STORED DATA:
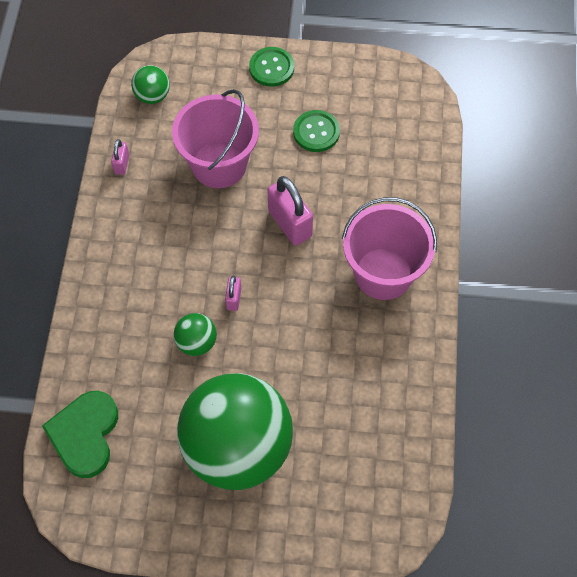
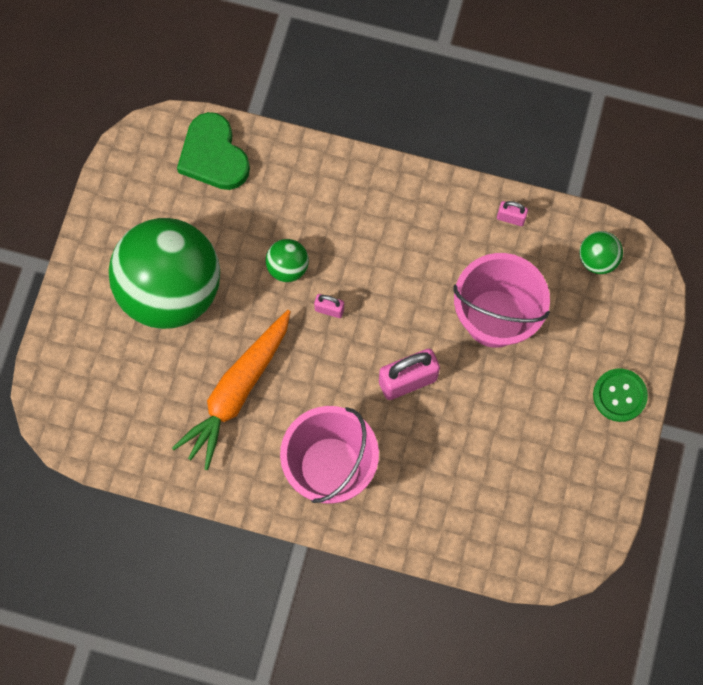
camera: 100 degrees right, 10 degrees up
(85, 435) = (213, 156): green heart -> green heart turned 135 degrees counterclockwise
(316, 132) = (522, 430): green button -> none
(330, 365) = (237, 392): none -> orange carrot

* * *

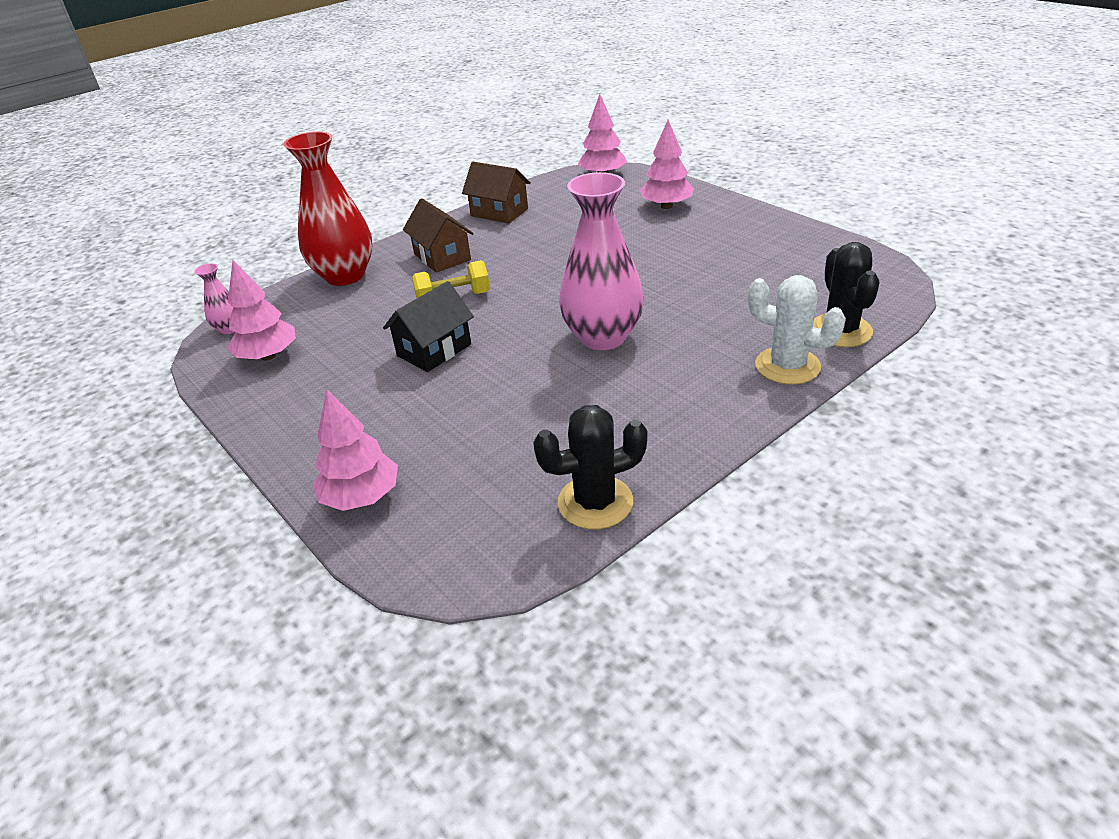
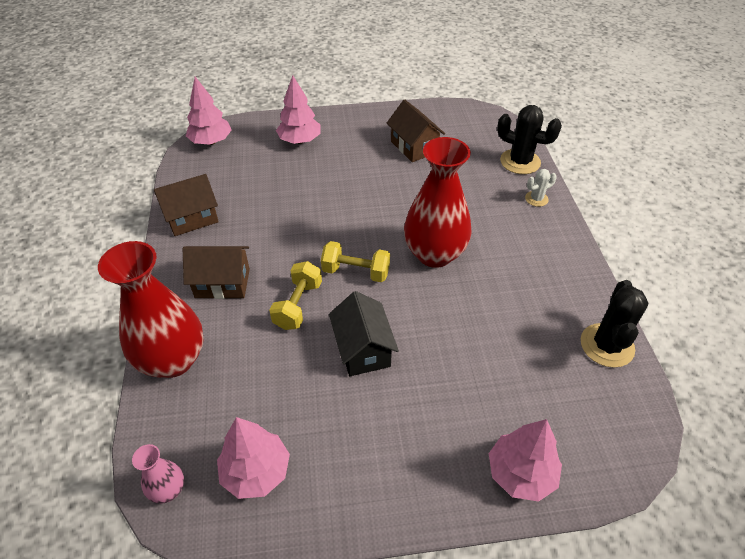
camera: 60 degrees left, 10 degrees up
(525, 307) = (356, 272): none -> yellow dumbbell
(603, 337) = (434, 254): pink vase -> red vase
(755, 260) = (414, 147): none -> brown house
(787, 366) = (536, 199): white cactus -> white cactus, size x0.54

PROBLEM DETAILS:
Taking the records above, retype every line from the one with "(755, 260) = (414, 147): none -> brown house" down to the one with "(787, 366) = (536, 199): white", exactly and with nothing else.

FINISHED TASK:
(755, 260) = (414, 147): none -> brown house
(787, 366) = (536, 199): white cactus -> white cactus, size x0.54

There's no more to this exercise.